*** DATA FOR REVIEW ***

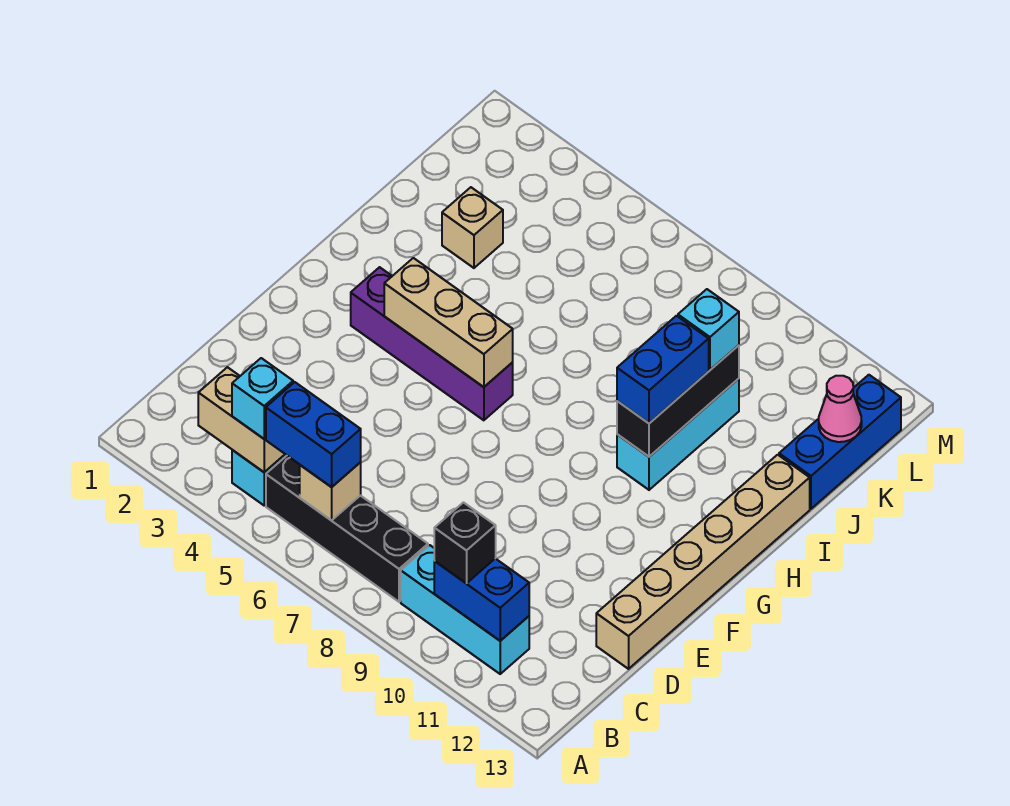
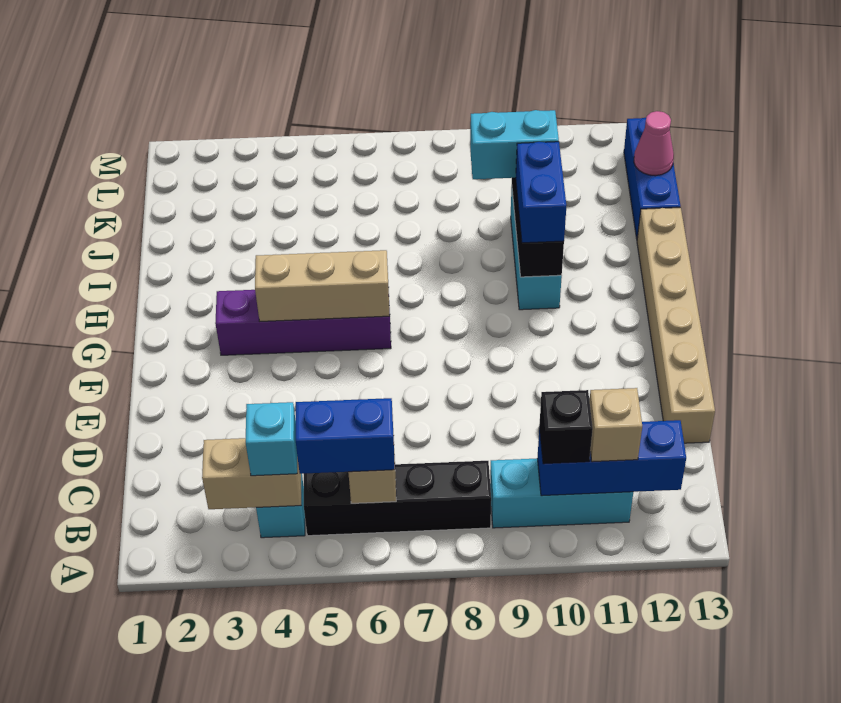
blue brick B10:B11 level 2 -> blue brick B10:B12 level 2
tan brick J3 level 1 -> tan brick B11 level 3
cyan brick J10 level 3 -> cyan brick J9:J10 level 3

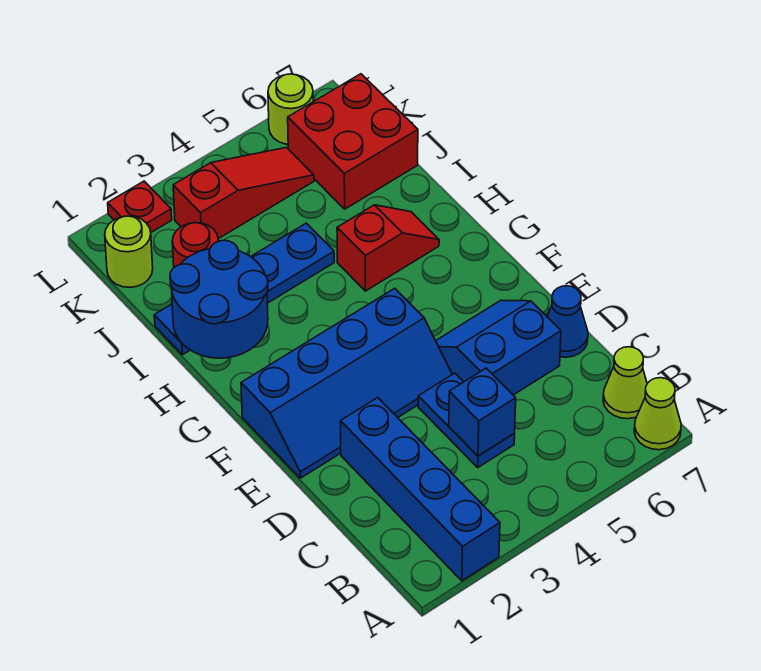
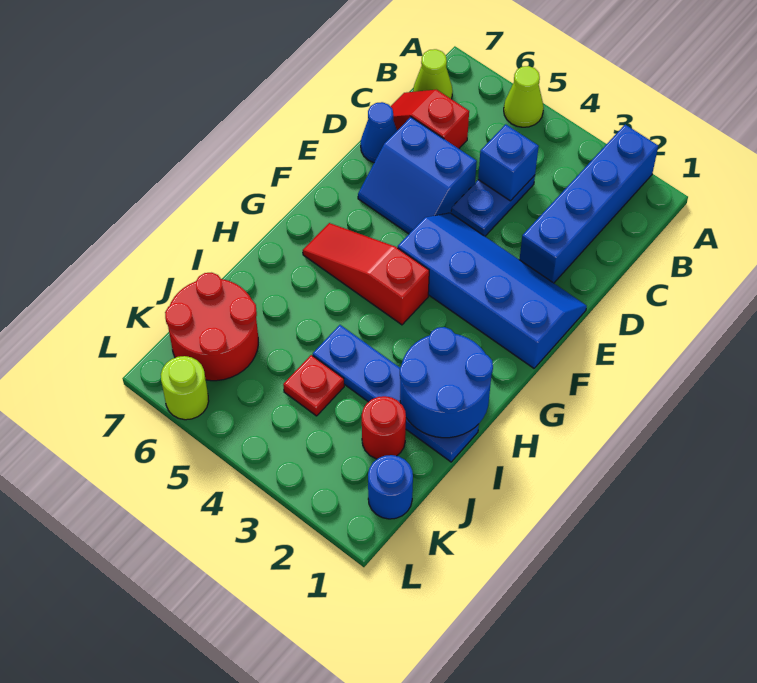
lime cone A7 level 1 -> lime cone A5 level 1
red slope H5:H6 level 1 top 5 -> red slope C6:C7 level 1 top 6
red brick J6:K7 level 1 -> red round brick J6:K7 level 1
lime round brick K1 level 1 -> blue round brick K1 level 1
red slope K3:K5 level 1 top 3 -> red slope G4:G6 level 1 top 4
red plate L2 level 1 -> red plate J4 level 1

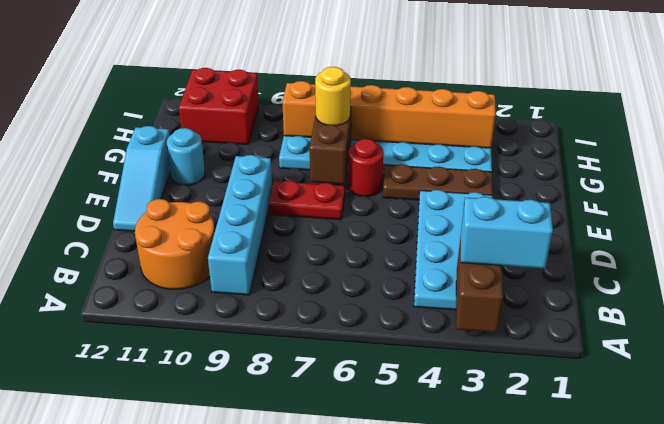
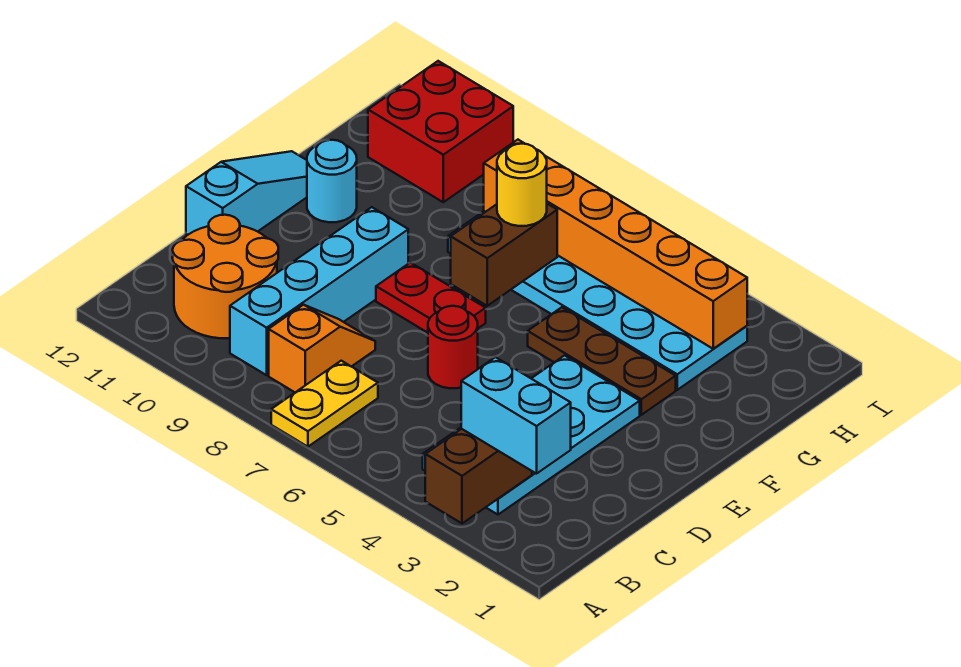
none -> yellow plate A7:B7 level 1
none -> orange slope B8:C8 level 1 top B
cyan slope D12:F12 level 1 top F -> cyan slope D12:F12 level 1 top D
red round brick F6 level 1 -> red round brick D6 level 1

*** End of DATA FOR REVIEW ***

INSTRUCTIONS TO FOLLOW: Reproduce each entry word for word and cut the images.

WRITTEN ANSWER:
blue brick B10:B11 level 2 -> blue brick B10:B12 level 2
tan brick J3 level 1 -> tan brick B11 level 3
cyan brick J10 level 3 -> cyan brick J9:J10 level 3

lime cone A7 level 1 -> lime cone A5 level 1
red slope H5:H6 level 1 top 5 -> red slope C6:C7 level 1 top 6
red brick J6:K7 level 1 -> red round brick J6:K7 level 1
lime round brick K1 level 1 -> blue round brick K1 level 1
red slope K3:K5 level 1 top 3 -> red slope G4:G6 level 1 top 4
red plate L2 level 1 -> red plate J4 level 1

none -> yellow plate A7:B7 level 1
none -> orange slope B8:C8 level 1 top B
cyan slope D12:F12 level 1 top F -> cyan slope D12:F12 level 1 top D
red round brick F6 level 1 -> red round brick D6 level 1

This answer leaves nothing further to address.